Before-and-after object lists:
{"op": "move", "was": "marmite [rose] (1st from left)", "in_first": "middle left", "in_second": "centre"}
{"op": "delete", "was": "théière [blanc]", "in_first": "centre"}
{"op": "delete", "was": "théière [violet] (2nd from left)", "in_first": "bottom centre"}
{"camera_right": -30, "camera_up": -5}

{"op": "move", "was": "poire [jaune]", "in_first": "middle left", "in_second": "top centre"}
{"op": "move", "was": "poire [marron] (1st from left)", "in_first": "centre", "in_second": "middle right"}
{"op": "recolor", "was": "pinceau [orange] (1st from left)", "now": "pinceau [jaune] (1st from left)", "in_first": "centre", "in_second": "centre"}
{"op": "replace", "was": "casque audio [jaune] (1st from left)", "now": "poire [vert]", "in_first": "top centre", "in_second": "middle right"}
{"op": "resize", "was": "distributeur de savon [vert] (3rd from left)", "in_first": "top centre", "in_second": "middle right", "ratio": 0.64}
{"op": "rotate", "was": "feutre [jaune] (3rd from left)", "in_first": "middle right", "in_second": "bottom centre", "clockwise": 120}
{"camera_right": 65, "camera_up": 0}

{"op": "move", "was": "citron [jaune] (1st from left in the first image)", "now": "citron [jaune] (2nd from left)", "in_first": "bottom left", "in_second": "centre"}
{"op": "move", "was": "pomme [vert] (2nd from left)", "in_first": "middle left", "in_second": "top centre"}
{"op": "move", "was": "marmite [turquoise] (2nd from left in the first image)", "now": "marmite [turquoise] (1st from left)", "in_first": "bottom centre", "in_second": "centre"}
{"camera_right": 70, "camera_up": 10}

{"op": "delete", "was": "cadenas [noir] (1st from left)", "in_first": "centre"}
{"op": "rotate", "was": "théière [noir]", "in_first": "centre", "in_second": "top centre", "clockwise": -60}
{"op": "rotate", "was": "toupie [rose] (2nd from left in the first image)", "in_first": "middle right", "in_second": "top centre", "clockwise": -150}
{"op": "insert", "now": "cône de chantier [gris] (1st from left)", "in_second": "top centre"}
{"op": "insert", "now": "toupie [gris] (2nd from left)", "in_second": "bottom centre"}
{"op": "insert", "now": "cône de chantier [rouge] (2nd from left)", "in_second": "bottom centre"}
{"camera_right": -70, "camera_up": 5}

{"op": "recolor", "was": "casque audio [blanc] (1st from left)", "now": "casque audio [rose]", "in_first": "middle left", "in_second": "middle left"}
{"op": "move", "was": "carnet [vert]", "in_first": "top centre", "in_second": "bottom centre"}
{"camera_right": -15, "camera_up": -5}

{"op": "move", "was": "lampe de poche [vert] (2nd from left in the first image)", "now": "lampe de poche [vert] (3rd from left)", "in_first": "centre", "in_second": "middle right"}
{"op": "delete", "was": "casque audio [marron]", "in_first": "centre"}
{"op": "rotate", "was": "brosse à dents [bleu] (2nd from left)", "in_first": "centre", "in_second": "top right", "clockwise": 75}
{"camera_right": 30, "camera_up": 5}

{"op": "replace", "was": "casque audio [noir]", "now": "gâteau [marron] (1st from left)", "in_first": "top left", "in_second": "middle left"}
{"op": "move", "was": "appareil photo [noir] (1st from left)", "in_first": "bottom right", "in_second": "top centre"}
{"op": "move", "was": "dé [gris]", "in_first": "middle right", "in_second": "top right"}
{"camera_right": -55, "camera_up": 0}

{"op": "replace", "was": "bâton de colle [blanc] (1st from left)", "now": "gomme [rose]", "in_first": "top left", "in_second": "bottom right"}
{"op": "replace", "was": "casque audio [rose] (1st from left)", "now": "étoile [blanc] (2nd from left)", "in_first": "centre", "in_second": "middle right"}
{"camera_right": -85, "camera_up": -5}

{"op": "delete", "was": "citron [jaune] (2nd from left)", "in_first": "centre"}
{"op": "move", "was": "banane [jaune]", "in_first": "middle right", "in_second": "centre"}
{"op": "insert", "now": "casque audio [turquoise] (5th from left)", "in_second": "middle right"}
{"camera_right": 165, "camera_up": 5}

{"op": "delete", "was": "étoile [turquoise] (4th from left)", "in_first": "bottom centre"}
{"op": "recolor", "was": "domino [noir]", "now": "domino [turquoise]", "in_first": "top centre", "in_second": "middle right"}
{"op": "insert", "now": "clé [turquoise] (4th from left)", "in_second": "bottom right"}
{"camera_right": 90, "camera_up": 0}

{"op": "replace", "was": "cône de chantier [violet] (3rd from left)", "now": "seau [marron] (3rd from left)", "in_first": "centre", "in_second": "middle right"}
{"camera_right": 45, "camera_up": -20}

__REQUIRED WORK__.
Report how many lines of the records above contain the word "recolor", and give only that number.

__TASK SOLUTION__.
3